**Directions for this task**: Copy every text line in the items below word for word, leaving the pictures out.

Dataset entries
* Start *

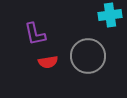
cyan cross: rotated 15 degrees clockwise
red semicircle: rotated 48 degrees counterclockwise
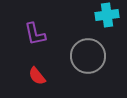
cyan cross: moved 3 px left
red semicircle: moved 11 px left, 14 px down; rotated 60 degrees clockwise
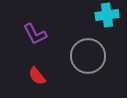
purple L-shape: rotated 15 degrees counterclockwise
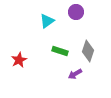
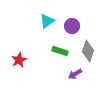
purple circle: moved 4 px left, 14 px down
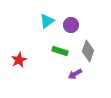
purple circle: moved 1 px left, 1 px up
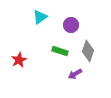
cyan triangle: moved 7 px left, 4 px up
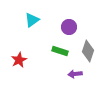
cyan triangle: moved 8 px left, 3 px down
purple circle: moved 2 px left, 2 px down
purple arrow: rotated 24 degrees clockwise
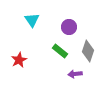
cyan triangle: rotated 28 degrees counterclockwise
green rectangle: rotated 21 degrees clockwise
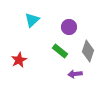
cyan triangle: rotated 21 degrees clockwise
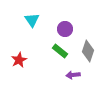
cyan triangle: rotated 21 degrees counterclockwise
purple circle: moved 4 px left, 2 px down
purple arrow: moved 2 px left, 1 px down
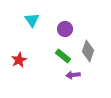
green rectangle: moved 3 px right, 5 px down
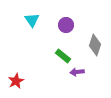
purple circle: moved 1 px right, 4 px up
gray diamond: moved 7 px right, 6 px up
red star: moved 3 px left, 21 px down
purple arrow: moved 4 px right, 3 px up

* End *

**Complete answer**:
cyan cross: rotated 15 degrees clockwise
red semicircle: rotated 48 degrees counterclockwise
cyan cross: moved 3 px left
red semicircle: moved 11 px left, 14 px down; rotated 60 degrees clockwise
purple L-shape: rotated 15 degrees counterclockwise
purple circle: moved 4 px left, 14 px down
purple circle: moved 1 px left, 1 px up
cyan triangle: moved 7 px left, 4 px up
cyan triangle: moved 8 px left, 3 px down
purple circle: moved 2 px left, 2 px down
purple arrow: rotated 24 degrees clockwise
cyan triangle: rotated 28 degrees counterclockwise
green rectangle: rotated 21 degrees clockwise
cyan triangle: rotated 21 degrees clockwise
cyan triangle: rotated 21 degrees counterclockwise
purple circle: moved 4 px left, 2 px down
purple arrow: moved 2 px left, 1 px down
green rectangle: moved 3 px right, 5 px down
purple circle: moved 1 px right, 4 px up
gray diamond: moved 7 px right, 6 px up
red star: moved 3 px left, 21 px down
purple arrow: moved 4 px right, 3 px up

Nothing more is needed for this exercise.